== Segment start ==

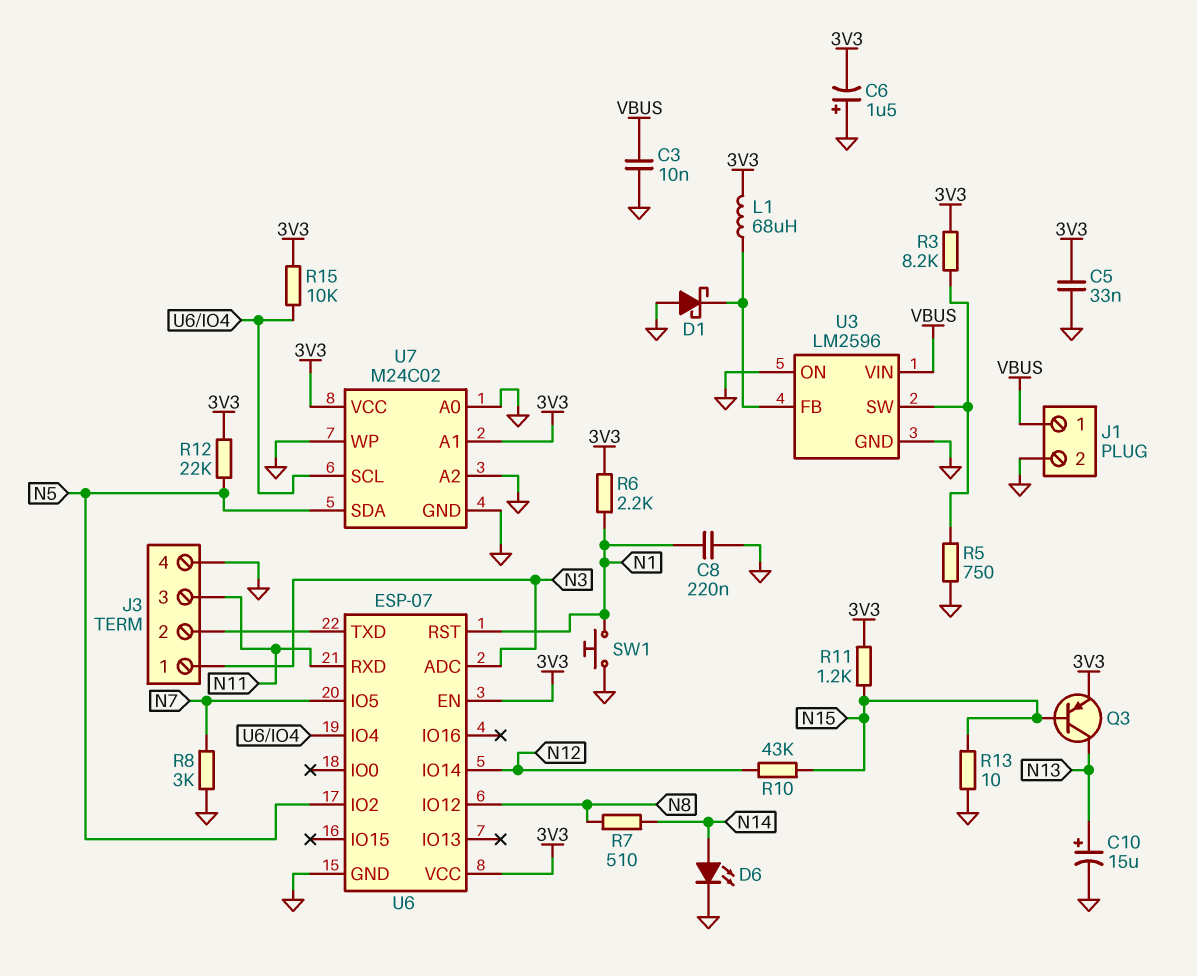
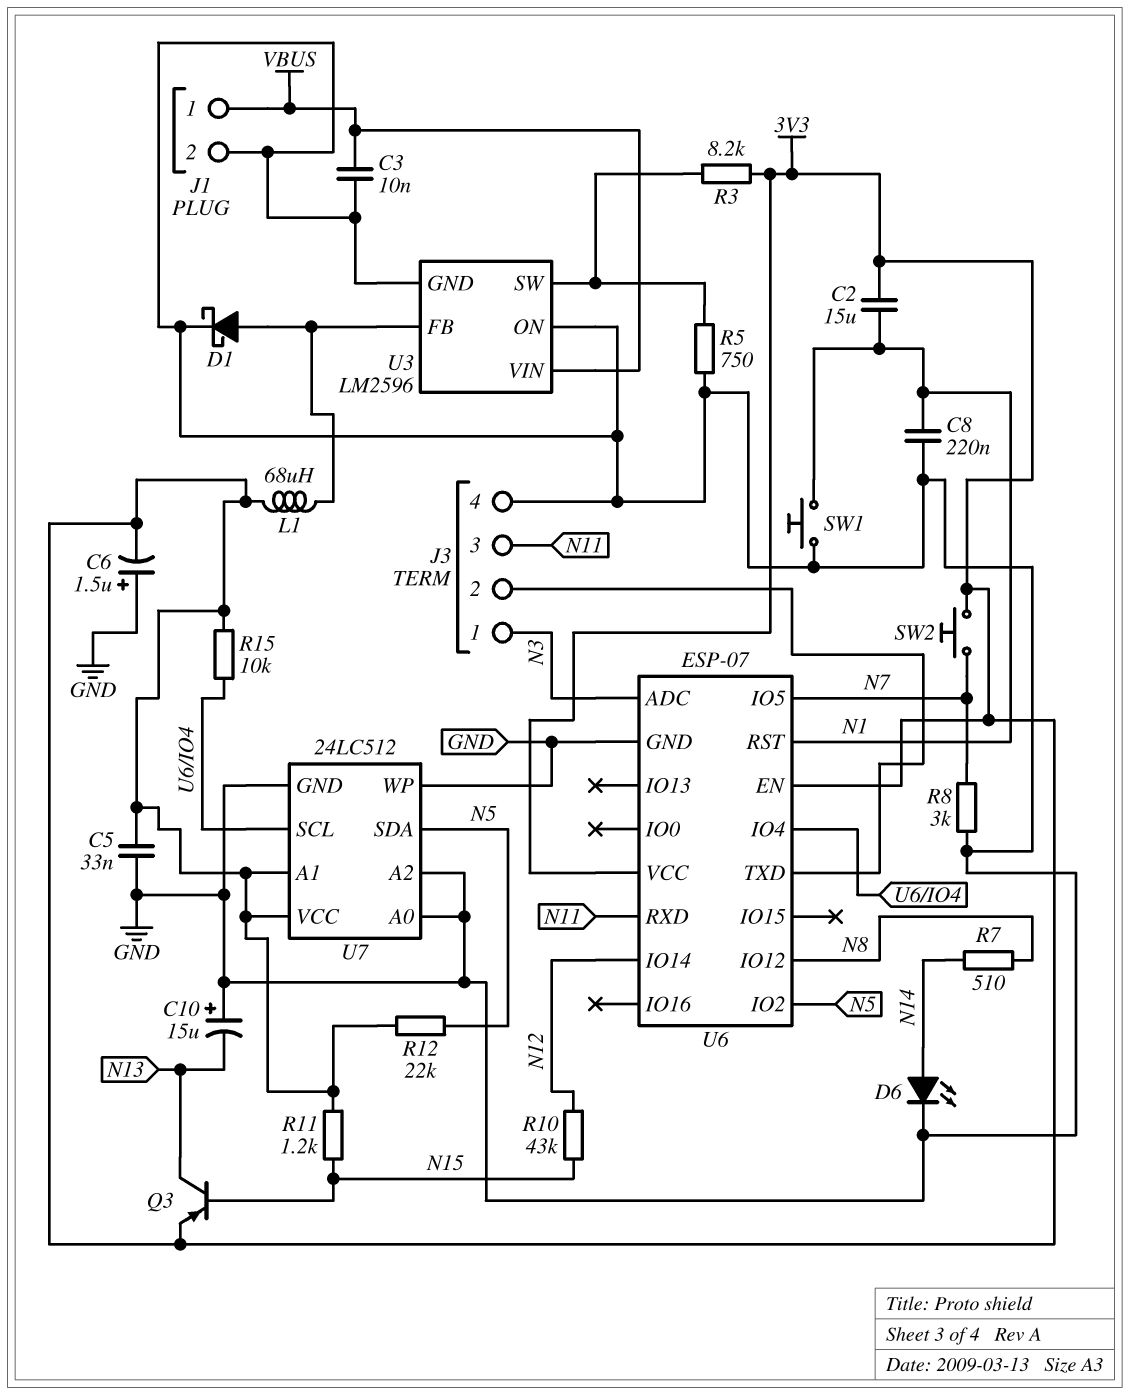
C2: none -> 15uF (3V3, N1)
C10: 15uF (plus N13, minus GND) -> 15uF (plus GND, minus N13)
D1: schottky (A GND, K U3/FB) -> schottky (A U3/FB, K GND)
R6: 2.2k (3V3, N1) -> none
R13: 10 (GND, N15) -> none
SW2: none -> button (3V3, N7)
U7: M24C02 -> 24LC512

== Segment end ==
== Segment start ==

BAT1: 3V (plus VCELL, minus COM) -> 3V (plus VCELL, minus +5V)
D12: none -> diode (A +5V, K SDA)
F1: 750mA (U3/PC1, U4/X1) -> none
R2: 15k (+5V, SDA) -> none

== Segment end ==

WHAT YOU HAVE TO DO: All lines above from the one holding "C2: none -> 15uF (3V3, N1)" to the one holding "U7: M24C02 -> 24LC512", inclusive, are to be copied exactly; no other line is wanted.

YOUR RESPONSE:
C2: none -> 15uF (3V3, N1)
C10: 15uF (plus N13, minus GND) -> 15uF (plus GND, minus N13)
D1: schottky (A GND, K U3/FB) -> schottky (A U3/FB, K GND)
R6: 2.2k (3V3, N1) -> none
R13: 10 (GND, N15) -> none
SW2: none -> button (3V3, N7)
U7: M24C02 -> 24LC512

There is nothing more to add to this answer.